**Instructions to follow**. In how many lines of the data does the word "segmentation" appear? Give the number by itself.

**Records for the task**.
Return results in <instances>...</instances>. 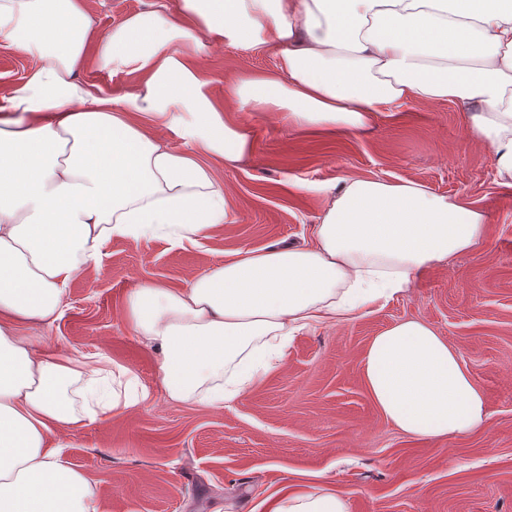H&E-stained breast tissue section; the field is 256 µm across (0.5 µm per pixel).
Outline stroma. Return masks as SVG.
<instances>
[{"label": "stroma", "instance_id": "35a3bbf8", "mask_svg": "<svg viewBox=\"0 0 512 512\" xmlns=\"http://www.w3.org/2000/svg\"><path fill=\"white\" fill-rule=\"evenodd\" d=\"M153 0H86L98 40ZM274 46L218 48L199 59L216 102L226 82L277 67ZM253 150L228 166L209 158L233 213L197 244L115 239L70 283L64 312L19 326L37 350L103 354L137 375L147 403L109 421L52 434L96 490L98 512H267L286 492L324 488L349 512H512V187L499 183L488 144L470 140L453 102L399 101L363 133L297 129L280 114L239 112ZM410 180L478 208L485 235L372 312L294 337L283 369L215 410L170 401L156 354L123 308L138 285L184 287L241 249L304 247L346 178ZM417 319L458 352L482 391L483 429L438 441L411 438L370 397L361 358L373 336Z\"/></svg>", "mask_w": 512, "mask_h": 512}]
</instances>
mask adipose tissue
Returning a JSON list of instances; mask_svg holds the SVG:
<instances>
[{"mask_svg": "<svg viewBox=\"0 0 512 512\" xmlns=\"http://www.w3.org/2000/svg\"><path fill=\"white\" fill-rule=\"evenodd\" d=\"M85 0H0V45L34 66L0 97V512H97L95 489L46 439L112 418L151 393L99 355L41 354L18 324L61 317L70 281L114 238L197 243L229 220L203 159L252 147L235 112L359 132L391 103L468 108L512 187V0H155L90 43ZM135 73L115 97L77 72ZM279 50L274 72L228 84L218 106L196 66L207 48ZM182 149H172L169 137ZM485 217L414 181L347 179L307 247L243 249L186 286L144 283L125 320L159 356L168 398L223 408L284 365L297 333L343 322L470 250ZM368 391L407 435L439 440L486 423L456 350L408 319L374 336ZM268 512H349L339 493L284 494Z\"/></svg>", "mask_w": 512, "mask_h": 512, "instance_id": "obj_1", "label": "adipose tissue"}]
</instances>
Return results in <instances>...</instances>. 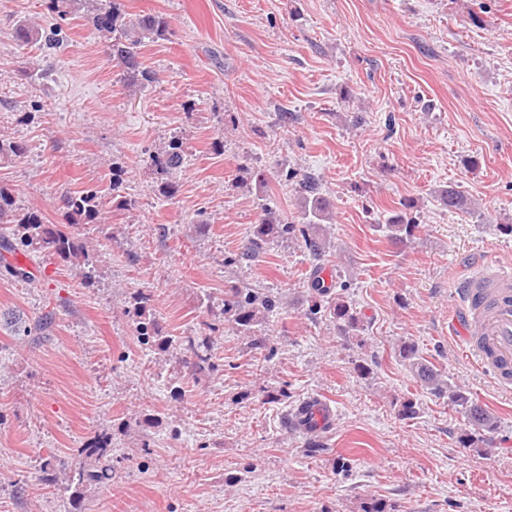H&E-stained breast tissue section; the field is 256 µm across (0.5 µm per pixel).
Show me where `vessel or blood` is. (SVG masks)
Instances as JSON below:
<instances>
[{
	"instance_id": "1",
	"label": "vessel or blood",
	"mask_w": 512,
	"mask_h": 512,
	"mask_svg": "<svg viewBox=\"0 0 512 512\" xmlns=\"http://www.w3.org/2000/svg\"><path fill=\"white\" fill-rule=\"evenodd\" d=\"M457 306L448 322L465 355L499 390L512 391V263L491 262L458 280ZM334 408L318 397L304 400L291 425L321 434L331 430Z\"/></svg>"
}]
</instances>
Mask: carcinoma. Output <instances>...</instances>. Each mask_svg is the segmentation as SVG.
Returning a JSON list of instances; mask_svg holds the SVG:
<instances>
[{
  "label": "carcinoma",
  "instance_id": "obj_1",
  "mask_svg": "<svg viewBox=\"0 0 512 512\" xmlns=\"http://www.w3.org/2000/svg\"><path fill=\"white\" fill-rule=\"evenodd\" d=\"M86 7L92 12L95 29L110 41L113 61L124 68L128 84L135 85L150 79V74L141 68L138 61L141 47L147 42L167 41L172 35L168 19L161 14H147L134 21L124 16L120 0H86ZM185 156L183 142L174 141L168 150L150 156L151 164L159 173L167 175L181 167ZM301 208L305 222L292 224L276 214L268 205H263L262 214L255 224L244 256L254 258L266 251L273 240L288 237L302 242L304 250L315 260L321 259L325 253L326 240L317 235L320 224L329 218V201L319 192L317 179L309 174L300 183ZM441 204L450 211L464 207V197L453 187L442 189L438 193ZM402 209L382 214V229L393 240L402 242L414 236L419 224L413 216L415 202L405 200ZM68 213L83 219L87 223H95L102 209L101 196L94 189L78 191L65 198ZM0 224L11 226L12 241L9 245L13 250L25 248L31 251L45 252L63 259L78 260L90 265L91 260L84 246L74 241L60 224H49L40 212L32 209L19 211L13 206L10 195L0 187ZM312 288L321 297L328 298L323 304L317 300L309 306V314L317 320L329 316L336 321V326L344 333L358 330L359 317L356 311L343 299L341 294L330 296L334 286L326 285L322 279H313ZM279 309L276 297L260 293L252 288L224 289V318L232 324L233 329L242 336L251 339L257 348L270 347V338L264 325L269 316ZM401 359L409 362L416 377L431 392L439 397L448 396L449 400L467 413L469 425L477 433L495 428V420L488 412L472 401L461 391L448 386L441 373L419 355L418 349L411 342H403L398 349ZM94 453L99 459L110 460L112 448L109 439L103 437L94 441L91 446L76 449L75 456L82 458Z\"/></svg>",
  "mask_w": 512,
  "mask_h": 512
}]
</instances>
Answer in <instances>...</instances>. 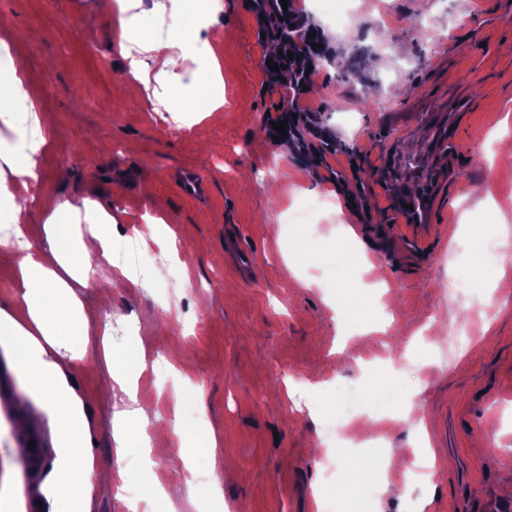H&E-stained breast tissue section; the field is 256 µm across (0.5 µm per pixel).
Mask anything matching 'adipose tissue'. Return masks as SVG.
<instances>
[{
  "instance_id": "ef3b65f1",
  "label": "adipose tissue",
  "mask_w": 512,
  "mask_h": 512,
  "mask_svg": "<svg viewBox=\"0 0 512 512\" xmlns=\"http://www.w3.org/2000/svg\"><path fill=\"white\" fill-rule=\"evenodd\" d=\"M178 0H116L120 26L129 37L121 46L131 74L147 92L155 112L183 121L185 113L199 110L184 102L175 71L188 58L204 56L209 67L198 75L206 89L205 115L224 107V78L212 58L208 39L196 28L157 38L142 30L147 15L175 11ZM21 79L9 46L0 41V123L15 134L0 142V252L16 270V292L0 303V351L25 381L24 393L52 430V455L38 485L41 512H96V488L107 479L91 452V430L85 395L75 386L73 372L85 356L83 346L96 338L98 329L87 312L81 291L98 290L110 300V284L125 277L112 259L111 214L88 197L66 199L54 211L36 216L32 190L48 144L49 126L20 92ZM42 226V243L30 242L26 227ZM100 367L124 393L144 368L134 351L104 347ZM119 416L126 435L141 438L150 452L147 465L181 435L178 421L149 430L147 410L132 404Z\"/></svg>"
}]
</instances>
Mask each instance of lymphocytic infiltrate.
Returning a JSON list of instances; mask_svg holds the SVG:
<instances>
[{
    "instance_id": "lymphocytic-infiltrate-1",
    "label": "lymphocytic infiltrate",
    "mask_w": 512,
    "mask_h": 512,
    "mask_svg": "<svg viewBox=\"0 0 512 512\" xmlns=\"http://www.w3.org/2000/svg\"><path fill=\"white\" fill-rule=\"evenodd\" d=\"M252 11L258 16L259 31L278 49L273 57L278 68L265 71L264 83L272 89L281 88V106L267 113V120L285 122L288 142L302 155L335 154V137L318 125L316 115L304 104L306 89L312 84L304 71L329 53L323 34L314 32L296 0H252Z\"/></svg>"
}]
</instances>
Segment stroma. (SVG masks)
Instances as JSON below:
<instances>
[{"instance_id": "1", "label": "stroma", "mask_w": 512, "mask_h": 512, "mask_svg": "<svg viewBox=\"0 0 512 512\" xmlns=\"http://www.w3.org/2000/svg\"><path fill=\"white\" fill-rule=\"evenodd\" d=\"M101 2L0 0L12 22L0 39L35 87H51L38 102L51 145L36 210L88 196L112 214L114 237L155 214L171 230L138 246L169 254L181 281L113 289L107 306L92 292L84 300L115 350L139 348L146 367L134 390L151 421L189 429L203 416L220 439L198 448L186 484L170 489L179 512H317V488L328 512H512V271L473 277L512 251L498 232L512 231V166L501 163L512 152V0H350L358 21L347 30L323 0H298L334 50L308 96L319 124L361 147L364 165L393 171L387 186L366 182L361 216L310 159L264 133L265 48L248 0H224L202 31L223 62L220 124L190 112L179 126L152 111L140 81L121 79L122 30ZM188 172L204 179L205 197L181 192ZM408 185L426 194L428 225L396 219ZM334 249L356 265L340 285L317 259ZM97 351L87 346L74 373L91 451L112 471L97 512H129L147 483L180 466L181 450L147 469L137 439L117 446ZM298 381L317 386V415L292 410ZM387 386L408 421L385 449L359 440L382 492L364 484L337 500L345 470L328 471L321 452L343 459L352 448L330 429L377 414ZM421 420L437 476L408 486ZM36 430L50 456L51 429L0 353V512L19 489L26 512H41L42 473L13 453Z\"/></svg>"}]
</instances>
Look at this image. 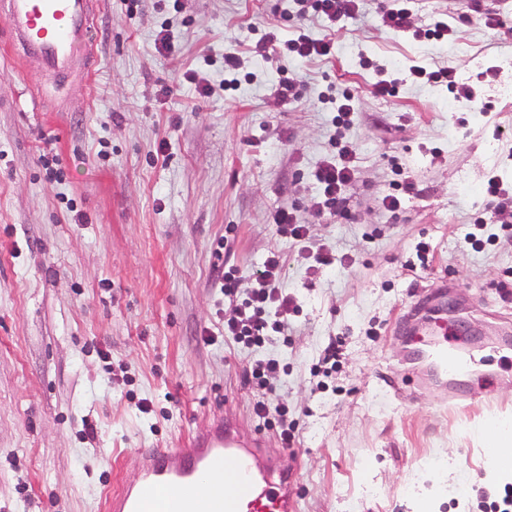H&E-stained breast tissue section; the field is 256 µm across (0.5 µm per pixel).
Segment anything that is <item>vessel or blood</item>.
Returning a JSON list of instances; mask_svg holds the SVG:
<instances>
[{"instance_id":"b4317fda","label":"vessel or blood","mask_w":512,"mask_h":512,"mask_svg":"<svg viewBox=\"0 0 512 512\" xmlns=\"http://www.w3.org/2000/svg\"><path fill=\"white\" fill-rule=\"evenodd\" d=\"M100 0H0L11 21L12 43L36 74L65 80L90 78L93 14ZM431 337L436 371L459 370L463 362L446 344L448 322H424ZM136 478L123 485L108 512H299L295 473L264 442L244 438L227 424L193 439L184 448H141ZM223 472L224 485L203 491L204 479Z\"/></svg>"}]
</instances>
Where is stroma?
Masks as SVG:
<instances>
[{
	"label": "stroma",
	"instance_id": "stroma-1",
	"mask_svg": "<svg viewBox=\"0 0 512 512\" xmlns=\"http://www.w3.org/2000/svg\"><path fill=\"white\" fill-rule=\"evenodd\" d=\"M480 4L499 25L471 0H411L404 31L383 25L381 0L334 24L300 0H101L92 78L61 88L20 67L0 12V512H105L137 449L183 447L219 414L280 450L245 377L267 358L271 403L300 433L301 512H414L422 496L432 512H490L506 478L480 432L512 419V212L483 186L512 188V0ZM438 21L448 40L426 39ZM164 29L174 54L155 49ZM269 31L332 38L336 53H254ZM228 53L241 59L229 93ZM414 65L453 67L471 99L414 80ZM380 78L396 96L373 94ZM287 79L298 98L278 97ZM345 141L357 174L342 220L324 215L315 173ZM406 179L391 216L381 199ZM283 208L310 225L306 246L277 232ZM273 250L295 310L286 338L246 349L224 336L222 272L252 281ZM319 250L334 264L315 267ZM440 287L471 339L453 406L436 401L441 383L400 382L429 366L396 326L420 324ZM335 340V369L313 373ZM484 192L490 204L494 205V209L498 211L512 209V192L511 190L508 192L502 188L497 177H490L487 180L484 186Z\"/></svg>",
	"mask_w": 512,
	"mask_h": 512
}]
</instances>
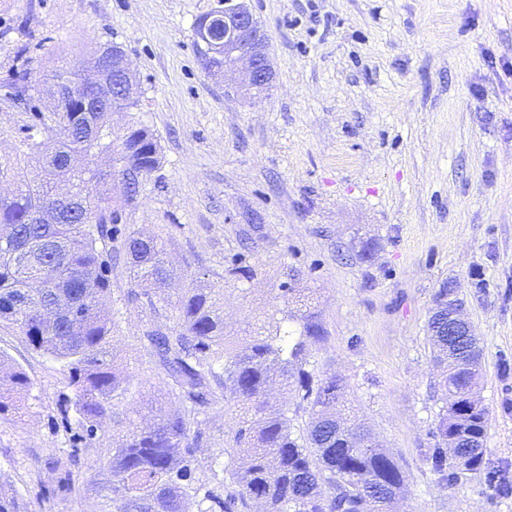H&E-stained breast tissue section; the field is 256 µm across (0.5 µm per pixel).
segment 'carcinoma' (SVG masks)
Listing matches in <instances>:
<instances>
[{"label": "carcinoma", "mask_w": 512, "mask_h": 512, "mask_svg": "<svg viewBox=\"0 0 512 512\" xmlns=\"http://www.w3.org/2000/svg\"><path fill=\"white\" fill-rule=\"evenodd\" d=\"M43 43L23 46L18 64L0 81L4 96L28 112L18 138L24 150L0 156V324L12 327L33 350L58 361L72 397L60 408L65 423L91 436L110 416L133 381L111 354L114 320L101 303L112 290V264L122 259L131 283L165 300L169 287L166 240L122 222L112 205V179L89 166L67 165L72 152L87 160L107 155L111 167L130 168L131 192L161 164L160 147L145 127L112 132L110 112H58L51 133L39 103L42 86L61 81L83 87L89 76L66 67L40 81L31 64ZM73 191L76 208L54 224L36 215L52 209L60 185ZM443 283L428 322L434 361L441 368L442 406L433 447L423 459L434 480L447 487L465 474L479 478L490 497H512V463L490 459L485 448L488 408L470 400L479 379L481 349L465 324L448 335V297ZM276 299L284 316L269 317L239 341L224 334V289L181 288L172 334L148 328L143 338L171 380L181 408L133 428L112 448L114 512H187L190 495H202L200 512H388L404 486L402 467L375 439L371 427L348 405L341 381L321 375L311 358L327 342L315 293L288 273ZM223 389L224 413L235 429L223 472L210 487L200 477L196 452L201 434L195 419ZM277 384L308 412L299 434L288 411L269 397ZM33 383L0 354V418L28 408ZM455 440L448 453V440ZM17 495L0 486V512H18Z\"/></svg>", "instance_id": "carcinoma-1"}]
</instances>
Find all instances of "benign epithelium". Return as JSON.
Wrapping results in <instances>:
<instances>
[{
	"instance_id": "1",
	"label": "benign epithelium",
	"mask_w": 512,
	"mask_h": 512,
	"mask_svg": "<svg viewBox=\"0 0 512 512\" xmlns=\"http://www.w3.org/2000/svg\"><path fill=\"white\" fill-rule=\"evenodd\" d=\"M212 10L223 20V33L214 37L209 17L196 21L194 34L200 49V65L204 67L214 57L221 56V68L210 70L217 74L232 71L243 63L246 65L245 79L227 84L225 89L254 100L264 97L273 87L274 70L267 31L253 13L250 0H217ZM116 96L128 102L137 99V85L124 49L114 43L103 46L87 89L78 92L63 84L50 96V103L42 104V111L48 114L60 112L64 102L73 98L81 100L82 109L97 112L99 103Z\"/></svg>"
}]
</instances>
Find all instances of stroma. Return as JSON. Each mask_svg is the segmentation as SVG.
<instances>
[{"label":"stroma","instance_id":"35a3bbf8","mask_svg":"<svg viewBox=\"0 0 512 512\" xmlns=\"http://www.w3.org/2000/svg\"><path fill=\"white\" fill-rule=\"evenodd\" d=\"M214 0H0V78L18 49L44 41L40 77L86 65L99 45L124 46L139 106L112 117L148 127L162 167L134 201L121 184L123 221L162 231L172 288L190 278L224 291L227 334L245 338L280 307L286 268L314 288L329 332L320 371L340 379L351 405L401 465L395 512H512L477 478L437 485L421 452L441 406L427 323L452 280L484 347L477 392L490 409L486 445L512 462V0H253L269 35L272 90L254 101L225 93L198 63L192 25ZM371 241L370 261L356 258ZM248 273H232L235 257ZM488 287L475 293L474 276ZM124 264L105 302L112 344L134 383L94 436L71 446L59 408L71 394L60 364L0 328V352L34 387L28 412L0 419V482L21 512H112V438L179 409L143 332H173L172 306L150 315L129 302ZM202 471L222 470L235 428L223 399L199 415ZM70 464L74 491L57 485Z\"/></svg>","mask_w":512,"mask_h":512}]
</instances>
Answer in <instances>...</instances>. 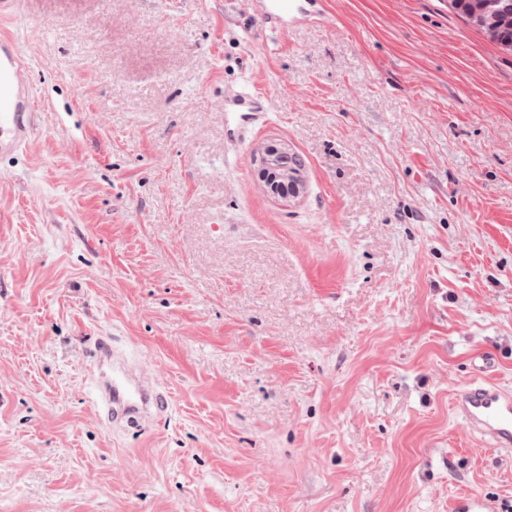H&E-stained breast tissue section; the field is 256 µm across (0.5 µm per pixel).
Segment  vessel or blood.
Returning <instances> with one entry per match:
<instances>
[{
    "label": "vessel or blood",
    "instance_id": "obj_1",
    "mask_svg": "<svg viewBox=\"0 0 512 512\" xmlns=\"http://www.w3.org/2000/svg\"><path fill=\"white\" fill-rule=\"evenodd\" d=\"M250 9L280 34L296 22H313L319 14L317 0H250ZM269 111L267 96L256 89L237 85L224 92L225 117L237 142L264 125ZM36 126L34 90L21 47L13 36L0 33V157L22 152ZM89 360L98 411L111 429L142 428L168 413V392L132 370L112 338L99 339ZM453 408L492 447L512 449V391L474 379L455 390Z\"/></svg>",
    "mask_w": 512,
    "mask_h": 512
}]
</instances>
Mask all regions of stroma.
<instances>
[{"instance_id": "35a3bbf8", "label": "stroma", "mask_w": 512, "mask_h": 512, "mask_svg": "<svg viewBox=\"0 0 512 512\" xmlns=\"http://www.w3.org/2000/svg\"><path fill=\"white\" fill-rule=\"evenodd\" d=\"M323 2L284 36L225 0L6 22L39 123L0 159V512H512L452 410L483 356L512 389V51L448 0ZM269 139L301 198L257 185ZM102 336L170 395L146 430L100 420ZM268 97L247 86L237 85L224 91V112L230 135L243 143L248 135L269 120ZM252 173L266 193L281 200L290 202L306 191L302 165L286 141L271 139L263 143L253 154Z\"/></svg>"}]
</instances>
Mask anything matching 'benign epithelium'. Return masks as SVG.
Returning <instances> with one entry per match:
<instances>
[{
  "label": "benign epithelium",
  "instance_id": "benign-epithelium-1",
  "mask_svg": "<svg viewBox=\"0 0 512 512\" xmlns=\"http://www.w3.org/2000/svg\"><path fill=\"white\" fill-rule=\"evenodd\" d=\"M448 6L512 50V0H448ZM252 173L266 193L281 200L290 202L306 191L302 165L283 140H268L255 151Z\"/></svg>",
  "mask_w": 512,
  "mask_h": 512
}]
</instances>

**Output of the exercise**. 2